**WORK INSTRUCTIONS**
When you reach the line containing "orange-coloured pair of", please repeat it and every line after it exactly, through the end of the listing below, skipping pictures.

**RECORD EXCERPTS**
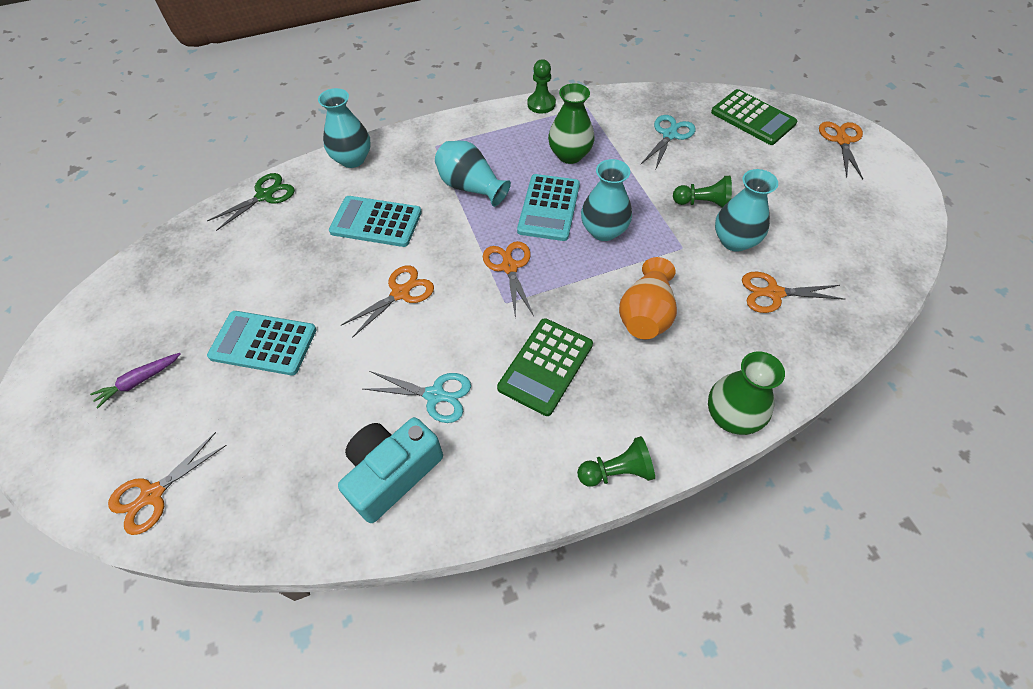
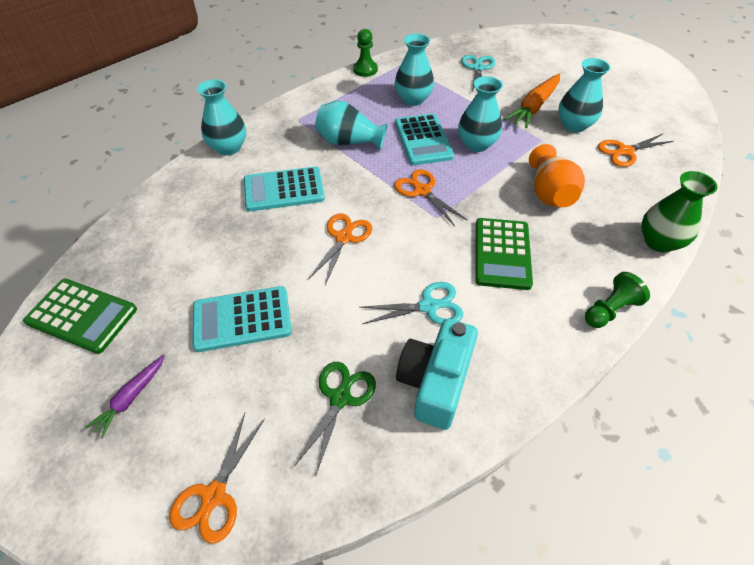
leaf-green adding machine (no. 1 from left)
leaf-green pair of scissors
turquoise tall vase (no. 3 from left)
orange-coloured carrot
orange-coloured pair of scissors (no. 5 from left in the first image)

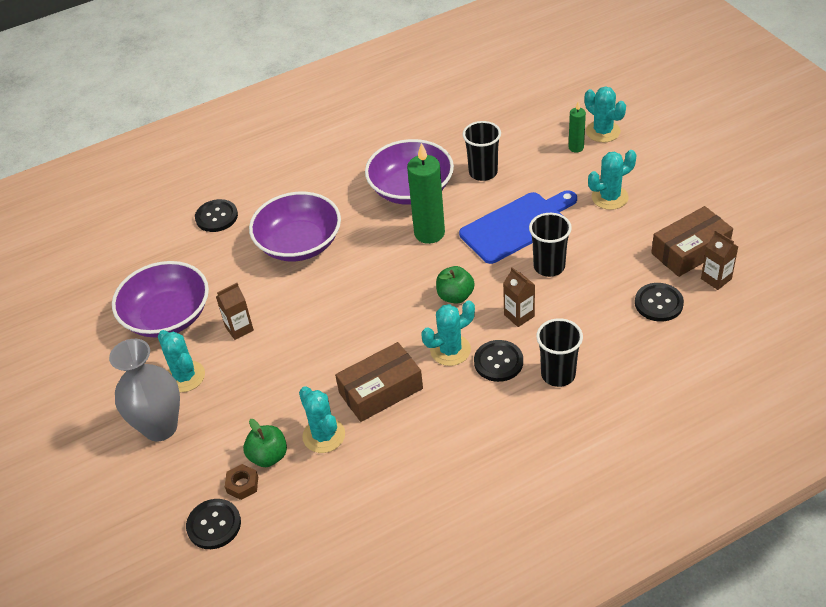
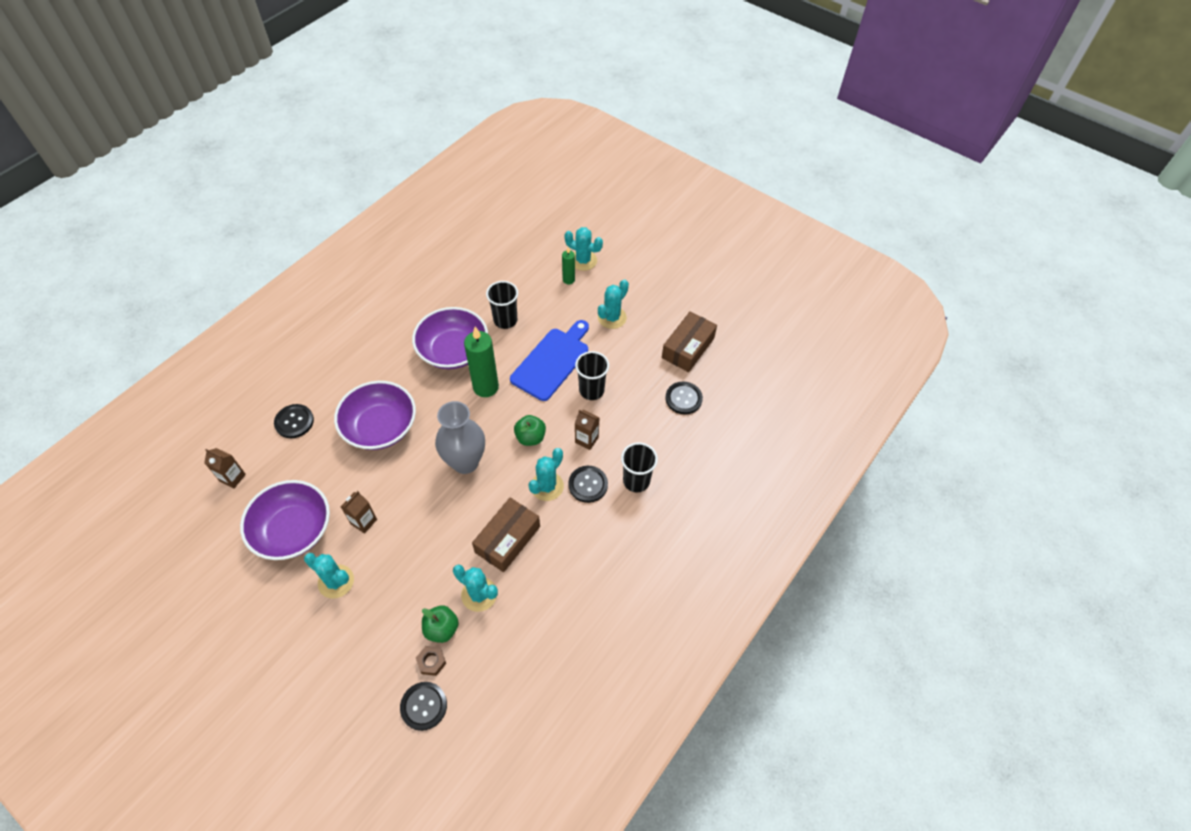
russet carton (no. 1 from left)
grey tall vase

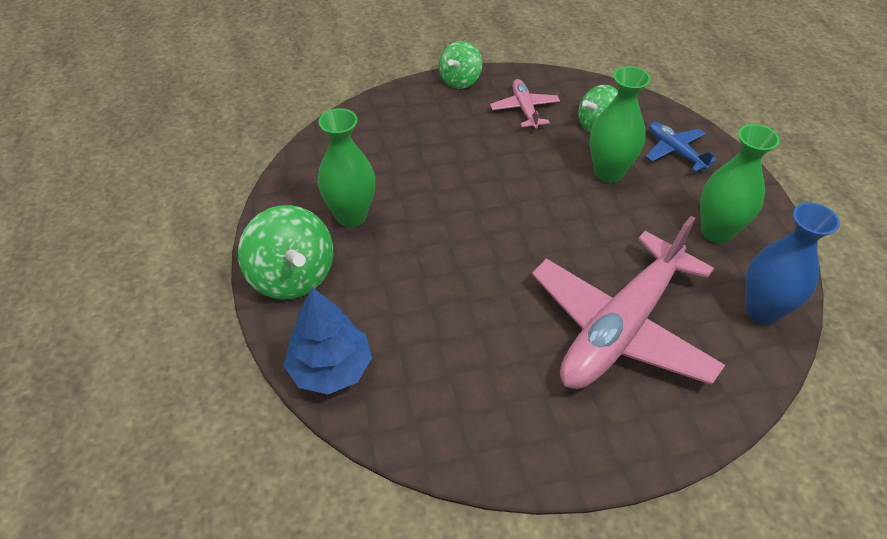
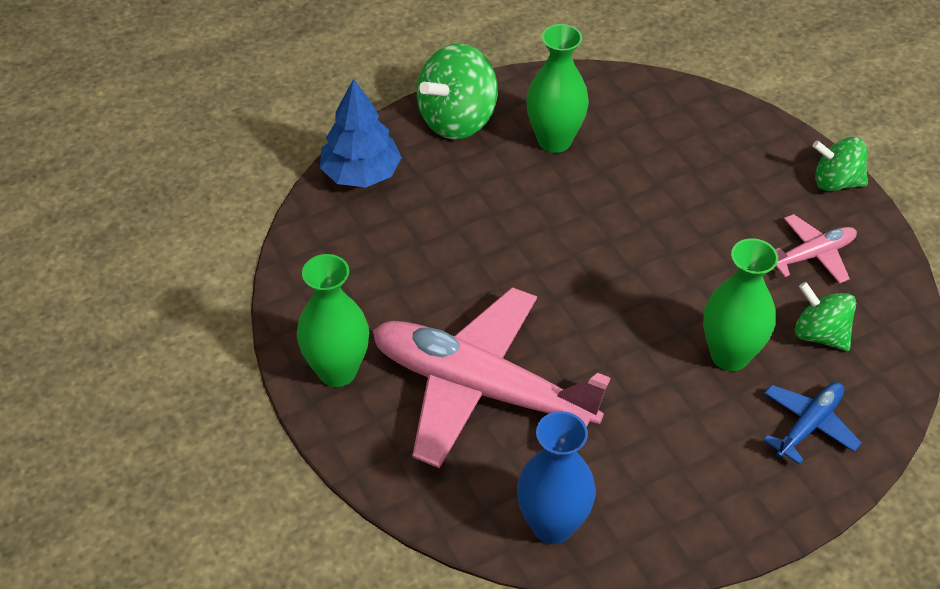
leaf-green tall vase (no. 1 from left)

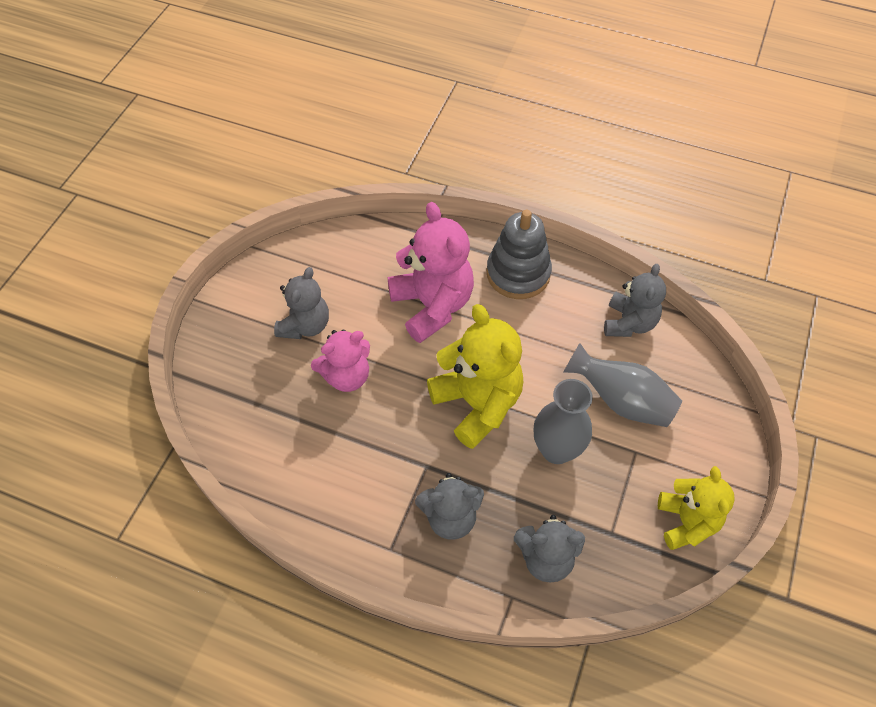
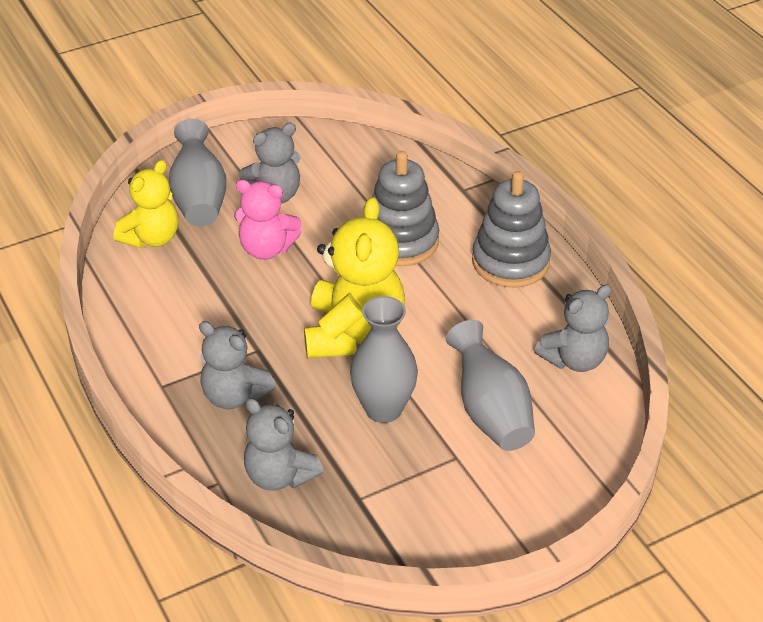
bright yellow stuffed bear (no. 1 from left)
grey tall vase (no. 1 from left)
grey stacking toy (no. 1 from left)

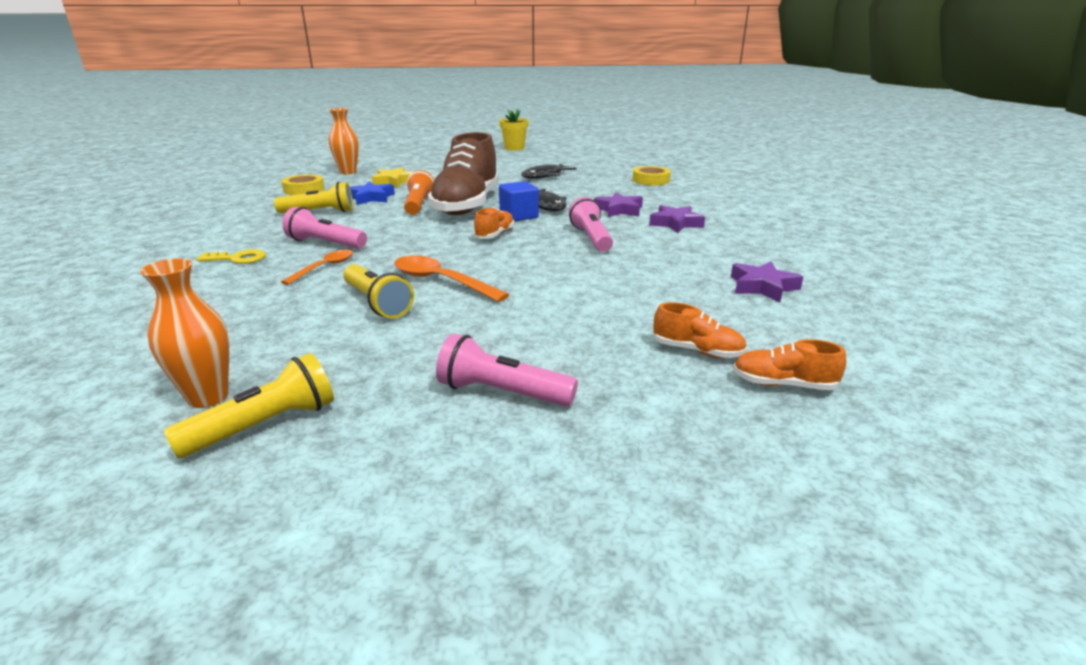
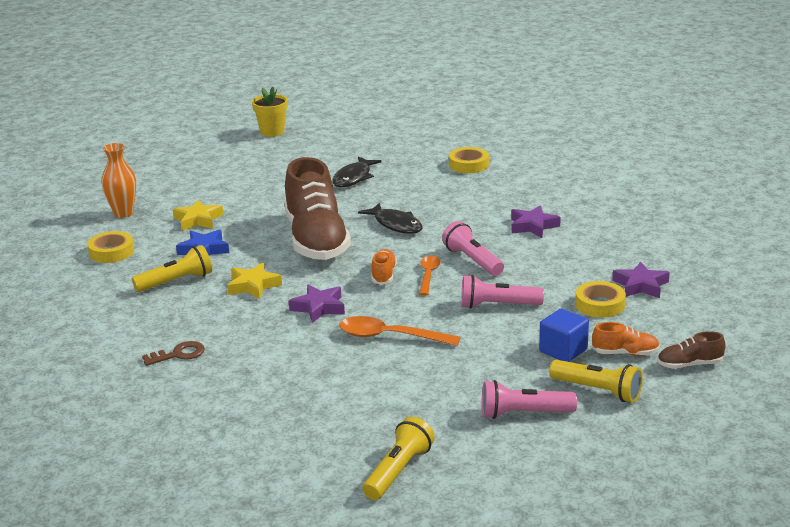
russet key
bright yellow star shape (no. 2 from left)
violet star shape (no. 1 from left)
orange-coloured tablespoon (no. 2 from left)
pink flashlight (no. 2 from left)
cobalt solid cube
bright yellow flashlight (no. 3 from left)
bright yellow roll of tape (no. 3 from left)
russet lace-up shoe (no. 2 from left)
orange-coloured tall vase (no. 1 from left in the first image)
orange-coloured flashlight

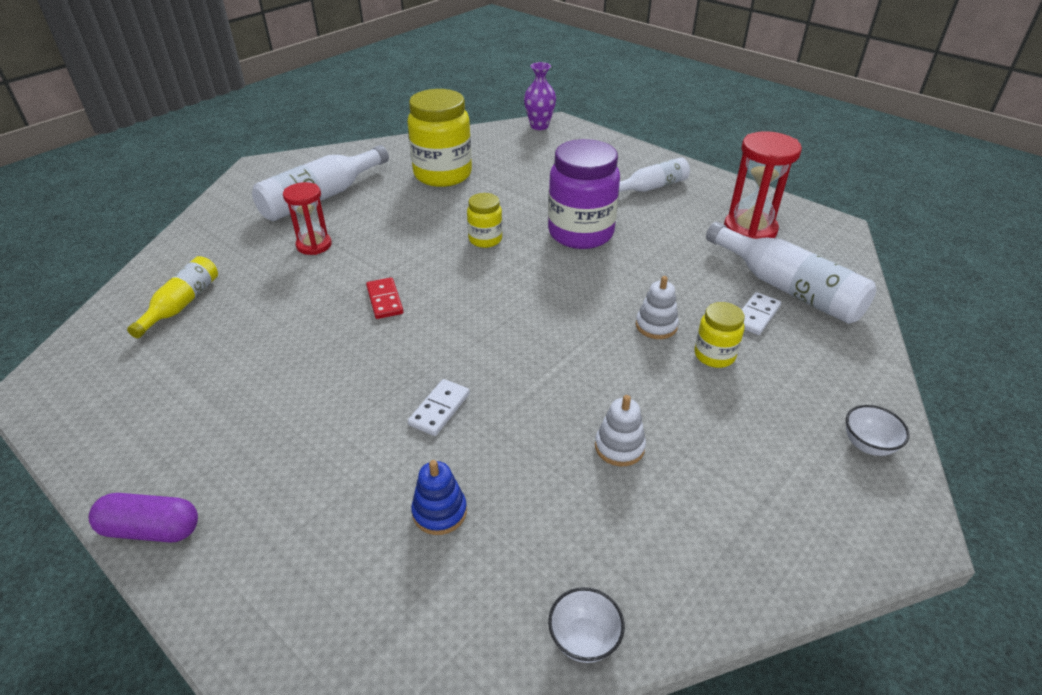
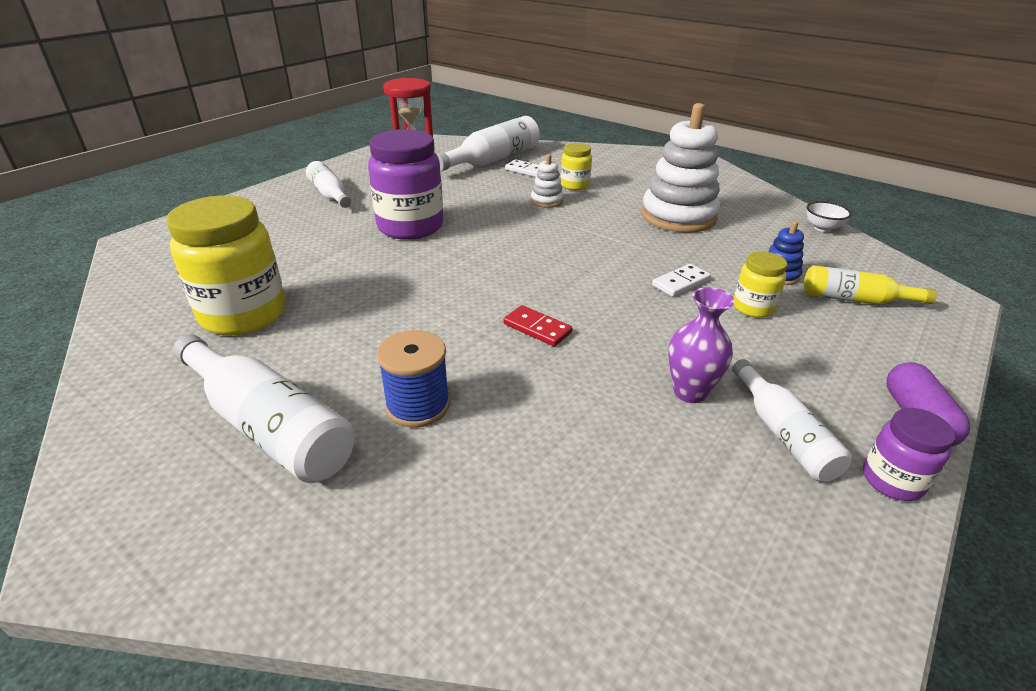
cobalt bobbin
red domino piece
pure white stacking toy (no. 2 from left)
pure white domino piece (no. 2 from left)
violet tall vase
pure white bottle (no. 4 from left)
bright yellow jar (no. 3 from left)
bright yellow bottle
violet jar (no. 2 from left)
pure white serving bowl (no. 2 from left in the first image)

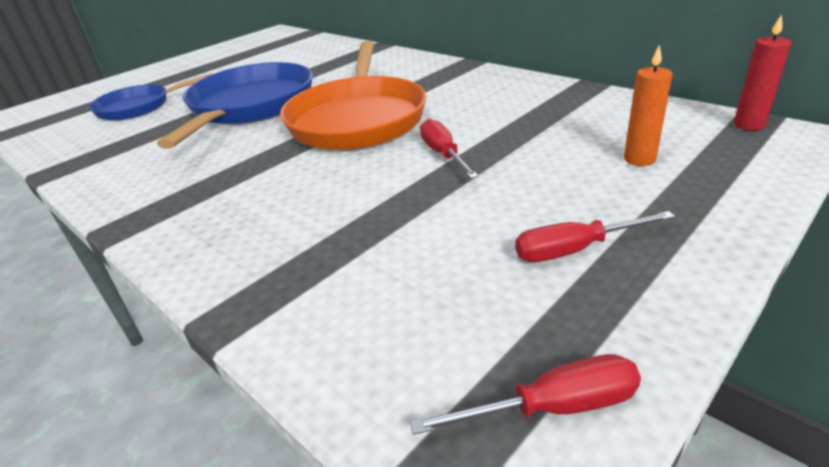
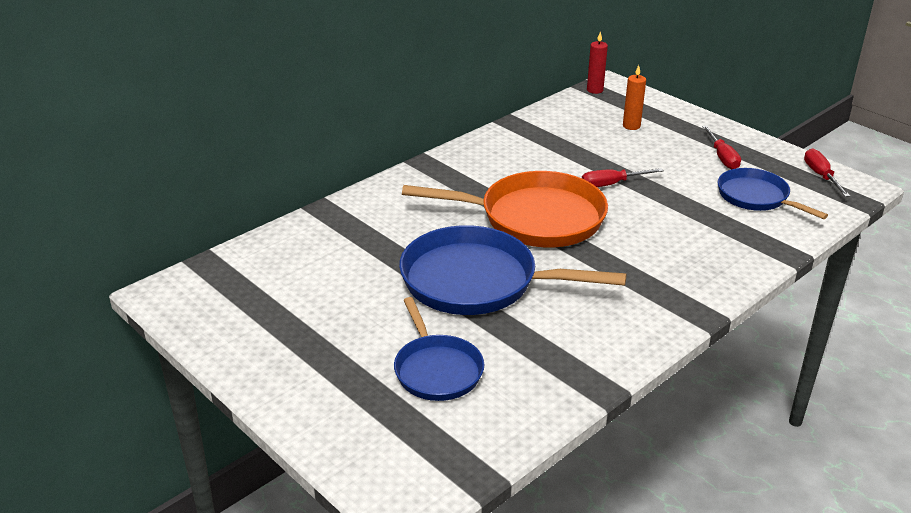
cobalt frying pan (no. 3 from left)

**RESULT FOR THIS TASK**
orange-coloured pair of scissors (no. 5 from left in the first image)

russet carton (no. 1 from left)
grey tall vase

leaf-green tall vase (no. 1 from left)

bright yellow stuffed bear (no. 1 from left)
grey tall vase (no. 1 from left)
grey stacking toy (no. 1 from left)

russet key
bright yellow star shape (no. 2 from left)
violet star shape (no. 1 from left)
orange-coloured tablespoon (no. 2 from left)
pink flashlight (no. 2 from left)
cobalt solid cube
bright yellow flashlight (no. 3 from left)
bright yellow roll of tape (no. 3 from left)
russet lace-up shoe (no. 2 from left)
orange-coloured tall vase (no. 1 from left in the first image)
orange-coloured flashlight

cobalt bobbin
red domino piece
pure white stacking toy (no. 2 from left)
pure white domino piece (no. 2 from left)
violet tall vase
pure white bottle (no. 4 from left)
bright yellow jar (no. 3 from left)
bright yellow bottle
violet jar (no. 2 from left)
pure white serving bowl (no. 2 from left in the first image)

cobalt frying pan (no. 3 from left)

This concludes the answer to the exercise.